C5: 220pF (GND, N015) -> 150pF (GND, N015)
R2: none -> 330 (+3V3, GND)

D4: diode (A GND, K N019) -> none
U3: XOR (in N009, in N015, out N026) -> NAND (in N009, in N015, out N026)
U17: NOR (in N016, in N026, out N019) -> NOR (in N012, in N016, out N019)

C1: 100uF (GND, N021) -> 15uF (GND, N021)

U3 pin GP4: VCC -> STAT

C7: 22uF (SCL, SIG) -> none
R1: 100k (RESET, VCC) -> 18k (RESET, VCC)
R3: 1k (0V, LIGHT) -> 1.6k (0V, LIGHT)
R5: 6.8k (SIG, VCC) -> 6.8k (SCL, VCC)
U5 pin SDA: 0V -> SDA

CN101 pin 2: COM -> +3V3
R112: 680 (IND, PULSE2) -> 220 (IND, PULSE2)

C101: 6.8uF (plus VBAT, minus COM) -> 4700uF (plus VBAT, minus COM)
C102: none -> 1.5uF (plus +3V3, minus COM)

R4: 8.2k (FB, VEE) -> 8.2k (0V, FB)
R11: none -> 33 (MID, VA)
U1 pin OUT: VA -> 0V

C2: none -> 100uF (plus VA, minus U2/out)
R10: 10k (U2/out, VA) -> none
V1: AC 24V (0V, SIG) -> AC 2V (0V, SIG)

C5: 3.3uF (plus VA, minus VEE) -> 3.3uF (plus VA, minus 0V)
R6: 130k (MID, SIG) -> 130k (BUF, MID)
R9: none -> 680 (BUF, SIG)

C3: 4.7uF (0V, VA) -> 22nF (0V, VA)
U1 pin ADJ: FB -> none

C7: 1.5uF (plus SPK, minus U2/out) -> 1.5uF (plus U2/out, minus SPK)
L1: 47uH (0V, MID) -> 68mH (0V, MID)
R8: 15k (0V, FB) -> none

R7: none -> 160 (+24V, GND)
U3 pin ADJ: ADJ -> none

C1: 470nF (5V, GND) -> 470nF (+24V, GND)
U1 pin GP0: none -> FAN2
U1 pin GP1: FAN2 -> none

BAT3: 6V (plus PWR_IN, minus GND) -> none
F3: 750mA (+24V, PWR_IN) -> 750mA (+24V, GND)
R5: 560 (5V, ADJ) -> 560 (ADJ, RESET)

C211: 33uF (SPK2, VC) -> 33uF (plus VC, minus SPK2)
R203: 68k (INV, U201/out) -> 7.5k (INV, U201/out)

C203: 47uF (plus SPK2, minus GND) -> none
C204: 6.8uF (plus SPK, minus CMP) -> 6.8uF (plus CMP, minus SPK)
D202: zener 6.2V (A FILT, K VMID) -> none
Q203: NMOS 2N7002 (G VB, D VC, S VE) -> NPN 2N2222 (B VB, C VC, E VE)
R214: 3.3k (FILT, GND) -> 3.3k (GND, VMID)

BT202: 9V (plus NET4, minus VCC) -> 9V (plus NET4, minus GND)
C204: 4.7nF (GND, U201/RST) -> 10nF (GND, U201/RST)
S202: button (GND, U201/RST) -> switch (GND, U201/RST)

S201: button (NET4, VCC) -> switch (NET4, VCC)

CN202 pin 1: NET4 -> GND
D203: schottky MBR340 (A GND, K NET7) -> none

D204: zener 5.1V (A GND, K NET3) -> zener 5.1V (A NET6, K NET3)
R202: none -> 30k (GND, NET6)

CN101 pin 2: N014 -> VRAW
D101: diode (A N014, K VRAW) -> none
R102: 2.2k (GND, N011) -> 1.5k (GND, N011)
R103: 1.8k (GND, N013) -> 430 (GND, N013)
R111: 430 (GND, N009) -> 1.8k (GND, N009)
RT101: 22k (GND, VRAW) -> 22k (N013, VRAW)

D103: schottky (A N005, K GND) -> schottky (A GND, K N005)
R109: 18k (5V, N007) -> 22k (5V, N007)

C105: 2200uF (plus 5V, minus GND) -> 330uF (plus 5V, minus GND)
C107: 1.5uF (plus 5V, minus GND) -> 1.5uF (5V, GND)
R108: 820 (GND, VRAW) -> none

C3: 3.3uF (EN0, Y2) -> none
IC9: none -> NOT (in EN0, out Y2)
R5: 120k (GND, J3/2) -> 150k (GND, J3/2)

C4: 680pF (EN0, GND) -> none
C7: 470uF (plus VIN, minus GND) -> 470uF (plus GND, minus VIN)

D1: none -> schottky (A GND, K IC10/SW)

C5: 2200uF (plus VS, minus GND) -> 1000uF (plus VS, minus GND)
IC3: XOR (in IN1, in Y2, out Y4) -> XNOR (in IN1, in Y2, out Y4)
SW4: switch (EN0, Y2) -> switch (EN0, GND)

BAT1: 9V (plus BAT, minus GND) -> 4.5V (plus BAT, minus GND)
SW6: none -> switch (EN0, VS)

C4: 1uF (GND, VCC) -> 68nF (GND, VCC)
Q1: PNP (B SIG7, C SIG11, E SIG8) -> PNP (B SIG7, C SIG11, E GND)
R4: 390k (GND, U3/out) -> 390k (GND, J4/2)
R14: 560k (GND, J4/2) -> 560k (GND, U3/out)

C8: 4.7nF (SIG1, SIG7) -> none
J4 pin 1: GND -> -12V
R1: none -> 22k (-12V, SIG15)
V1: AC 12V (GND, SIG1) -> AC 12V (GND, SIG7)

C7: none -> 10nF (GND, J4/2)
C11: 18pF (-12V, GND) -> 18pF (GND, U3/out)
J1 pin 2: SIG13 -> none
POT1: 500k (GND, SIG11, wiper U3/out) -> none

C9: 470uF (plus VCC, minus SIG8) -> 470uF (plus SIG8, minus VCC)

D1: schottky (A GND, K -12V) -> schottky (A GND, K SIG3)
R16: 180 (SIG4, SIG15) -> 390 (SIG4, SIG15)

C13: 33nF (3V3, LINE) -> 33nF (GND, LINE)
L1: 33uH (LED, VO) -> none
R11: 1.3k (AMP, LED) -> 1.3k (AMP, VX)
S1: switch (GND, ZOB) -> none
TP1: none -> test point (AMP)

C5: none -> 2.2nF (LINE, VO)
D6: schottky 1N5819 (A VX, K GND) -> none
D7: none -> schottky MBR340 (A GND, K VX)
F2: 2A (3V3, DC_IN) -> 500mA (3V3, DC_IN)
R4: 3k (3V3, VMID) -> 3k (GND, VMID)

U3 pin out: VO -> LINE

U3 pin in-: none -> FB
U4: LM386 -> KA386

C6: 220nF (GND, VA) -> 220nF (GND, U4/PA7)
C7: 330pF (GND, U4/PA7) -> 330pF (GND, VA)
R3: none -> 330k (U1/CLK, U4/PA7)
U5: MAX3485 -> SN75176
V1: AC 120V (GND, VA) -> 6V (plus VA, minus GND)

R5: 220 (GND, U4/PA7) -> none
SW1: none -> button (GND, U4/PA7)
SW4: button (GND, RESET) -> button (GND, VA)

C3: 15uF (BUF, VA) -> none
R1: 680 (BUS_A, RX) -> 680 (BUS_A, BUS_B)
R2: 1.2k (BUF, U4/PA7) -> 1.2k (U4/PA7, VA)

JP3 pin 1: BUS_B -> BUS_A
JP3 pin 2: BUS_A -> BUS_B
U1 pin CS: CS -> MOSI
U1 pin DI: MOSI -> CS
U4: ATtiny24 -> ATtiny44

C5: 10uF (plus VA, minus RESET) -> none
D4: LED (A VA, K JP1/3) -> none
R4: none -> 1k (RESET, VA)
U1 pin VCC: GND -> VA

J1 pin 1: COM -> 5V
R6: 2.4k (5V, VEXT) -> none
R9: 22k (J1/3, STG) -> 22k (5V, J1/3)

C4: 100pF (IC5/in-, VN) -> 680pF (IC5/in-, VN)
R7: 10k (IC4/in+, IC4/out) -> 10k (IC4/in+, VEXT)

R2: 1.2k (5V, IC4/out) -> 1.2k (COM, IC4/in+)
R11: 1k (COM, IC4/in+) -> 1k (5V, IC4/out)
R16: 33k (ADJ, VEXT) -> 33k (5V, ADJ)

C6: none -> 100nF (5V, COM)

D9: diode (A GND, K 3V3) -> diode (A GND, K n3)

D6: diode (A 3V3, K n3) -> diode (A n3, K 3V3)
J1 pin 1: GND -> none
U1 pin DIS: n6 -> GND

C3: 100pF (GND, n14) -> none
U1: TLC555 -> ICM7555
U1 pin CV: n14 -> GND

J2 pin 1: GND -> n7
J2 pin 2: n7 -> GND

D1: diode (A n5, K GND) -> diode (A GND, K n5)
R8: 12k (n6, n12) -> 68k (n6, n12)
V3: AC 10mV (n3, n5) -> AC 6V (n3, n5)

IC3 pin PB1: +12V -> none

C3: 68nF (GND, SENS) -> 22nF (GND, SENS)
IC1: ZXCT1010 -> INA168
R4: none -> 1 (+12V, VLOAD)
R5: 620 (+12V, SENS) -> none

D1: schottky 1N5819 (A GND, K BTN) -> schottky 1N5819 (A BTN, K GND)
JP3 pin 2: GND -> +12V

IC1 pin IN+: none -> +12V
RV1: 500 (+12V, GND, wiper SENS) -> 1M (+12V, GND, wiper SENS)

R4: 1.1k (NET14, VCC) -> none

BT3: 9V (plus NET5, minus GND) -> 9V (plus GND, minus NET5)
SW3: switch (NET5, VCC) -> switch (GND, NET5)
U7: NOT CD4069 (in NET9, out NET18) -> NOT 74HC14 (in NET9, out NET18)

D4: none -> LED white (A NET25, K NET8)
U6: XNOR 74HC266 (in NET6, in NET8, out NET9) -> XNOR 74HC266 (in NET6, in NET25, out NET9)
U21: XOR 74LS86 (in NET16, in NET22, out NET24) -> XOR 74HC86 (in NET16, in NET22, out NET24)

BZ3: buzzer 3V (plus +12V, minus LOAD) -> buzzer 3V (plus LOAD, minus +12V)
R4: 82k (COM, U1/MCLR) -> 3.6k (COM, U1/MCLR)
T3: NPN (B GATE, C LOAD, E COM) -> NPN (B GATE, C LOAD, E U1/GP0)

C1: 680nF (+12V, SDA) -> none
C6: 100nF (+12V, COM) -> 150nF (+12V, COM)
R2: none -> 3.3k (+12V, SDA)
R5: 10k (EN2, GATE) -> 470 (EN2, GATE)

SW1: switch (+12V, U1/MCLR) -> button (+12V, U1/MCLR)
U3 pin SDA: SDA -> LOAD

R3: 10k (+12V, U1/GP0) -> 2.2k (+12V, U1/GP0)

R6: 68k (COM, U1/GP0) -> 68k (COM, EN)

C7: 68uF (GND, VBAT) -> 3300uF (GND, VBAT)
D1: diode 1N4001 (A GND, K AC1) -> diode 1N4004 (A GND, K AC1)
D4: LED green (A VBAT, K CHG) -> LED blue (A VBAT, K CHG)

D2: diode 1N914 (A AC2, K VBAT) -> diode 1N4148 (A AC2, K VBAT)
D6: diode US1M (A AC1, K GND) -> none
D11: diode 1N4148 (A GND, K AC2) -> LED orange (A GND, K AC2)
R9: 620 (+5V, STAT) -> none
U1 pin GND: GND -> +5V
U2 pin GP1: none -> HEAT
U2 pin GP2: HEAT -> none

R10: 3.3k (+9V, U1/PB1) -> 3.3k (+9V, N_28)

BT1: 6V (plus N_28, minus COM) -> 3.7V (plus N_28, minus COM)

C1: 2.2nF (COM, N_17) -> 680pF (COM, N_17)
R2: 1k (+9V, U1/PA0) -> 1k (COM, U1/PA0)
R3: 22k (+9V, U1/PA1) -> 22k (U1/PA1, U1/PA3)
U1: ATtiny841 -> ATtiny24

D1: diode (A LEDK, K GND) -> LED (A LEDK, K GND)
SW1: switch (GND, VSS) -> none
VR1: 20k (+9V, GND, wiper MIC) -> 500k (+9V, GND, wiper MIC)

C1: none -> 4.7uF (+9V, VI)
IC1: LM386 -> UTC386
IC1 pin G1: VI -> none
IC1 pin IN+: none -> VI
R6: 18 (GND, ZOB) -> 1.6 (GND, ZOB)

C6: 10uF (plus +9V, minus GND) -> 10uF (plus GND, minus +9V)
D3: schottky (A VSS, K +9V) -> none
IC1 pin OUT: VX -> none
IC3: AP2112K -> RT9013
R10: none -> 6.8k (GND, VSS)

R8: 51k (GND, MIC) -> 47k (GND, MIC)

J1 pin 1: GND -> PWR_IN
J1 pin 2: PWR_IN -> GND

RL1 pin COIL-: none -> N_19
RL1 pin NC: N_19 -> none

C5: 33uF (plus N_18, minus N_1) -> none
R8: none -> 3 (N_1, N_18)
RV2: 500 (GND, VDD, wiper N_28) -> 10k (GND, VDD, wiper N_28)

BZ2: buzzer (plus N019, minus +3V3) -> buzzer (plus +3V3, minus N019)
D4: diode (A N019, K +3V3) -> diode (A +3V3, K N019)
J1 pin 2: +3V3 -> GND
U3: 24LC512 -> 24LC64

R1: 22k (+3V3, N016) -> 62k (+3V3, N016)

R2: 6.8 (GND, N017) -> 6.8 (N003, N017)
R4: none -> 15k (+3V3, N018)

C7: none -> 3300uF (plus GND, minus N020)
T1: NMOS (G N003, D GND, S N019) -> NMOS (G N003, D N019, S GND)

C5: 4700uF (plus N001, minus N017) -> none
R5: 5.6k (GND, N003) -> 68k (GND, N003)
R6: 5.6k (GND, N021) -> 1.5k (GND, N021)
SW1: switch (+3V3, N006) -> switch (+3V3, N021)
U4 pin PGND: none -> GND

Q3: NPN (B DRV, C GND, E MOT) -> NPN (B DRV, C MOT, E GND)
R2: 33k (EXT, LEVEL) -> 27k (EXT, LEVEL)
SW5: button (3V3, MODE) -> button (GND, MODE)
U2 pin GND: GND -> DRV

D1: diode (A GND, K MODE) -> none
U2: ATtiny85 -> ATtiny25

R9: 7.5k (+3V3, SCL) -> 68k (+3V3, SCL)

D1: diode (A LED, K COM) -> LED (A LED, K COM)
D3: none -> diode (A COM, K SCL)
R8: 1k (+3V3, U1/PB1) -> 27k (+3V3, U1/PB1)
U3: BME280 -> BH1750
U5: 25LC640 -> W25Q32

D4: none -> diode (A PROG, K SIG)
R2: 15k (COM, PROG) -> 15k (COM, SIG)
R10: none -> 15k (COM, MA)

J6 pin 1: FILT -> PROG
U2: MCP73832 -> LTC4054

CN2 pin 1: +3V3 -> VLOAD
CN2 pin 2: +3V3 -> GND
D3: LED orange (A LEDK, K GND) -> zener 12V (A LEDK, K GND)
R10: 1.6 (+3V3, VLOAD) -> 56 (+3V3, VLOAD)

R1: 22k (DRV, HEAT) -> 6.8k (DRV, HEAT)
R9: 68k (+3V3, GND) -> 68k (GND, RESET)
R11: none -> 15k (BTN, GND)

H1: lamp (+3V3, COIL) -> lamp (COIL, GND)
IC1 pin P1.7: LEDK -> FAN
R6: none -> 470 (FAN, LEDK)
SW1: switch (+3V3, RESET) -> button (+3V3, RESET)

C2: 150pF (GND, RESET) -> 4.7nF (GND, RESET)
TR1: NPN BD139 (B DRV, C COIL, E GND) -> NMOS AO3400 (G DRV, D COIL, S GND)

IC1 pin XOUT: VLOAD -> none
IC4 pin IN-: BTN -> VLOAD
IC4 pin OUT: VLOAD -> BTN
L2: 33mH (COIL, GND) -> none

════════

-- The problem --
What do the lines above say from the one containing "U1 pin ADJ: FB -> none" down to the one containing "IC9: none -> NOT (in EN0, out Y2)"? Return them exactly, both end lines included, and only them.

-- Reply --
U1 pin ADJ: FB -> none

C7: 1.5uF (plus SPK, minus U2/out) -> 1.5uF (plus U2/out, minus SPK)
L1: 47uH (0V, MID) -> 68mH (0V, MID)
R8: 15k (0V, FB) -> none

R7: none -> 160 (+24V, GND)
U3 pin ADJ: ADJ -> none

C1: 470nF (5V, GND) -> 470nF (+24V, GND)
U1 pin GP0: none -> FAN2
U1 pin GP1: FAN2 -> none

BAT3: 6V (plus PWR_IN, minus GND) -> none
F3: 750mA (+24V, PWR_IN) -> 750mA (+24V, GND)
R5: 560 (5V, ADJ) -> 560 (ADJ, RESET)

C211: 33uF (SPK2, VC) -> 33uF (plus VC, minus SPK2)
R203: 68k (INV, U201/out) -> 7.5k (INV, U201/out)

C203: 47uF (plus SPK2, minus GND) -> none
C204: 6.8uF (plus SPK, minus CMP) -> 6.8uF (plus CMP, minus SPK)
D202: zener 6.2V (A FILT, K VMID) -> none
Q203: NMOS 2N7002 (G VB, D VC, S VE) -> NPN 2N2222 (B VB, C VC, E VE)
R214: 3.3k (FILT, GND) -> 3.3k (GND, VMID)

BT202: 9V (plus NET4, minus VCC) -> 9V (plus NET4, minus GND)
C204: 4.7nF (GND, U201/RST) -> 10nF (GND, U201/RST)
S202: button (GND, U201/RST) -> switch (GND, U201/RST)

S201: button (NET4, VCC) -> switch (NET4, VCC)

CN202 pin 1: NET4 -> GND
D203: schottky MBR340 (A GND, K NET7) -> none

D204: zener 5.1V (A GND, K NET3) -> zener 5.1V (A NET6, K NET3)
R202: none -> 30k (GND, NET6)

CN101 pin 2: N014 -> VRAW
D101: diode (A N014, K VRAW) -> none
R102: 2.2k (GND, N011) -> 1.5k (GND, N011)
R103: 1.8k (GND, N013) -> 430 (GND, N013)
R111: 430 (GND, N009) -> 1.8k (GND, N009)
RT101: 22k (GND, VRAW) -> 22k (N013, VRAW)

D103: schottky (A N005, K GND) -> schottky (A GND, K N005)
R109: 18k (5V, N007) -> 22k (5V, N007)

C105: 2200uF (plus 5V, minus GND) -> 330uF (plus 5V, minus GND)
C107: 1.5uF (plus 5V, minus GND) -> 1.5uF (5V, GND)
R108: 820 (GND, VRAW) -> none

C3: 3.3uF (EN0, Y2) -> none
IC9: none -> NOT (in EN0, out Y2)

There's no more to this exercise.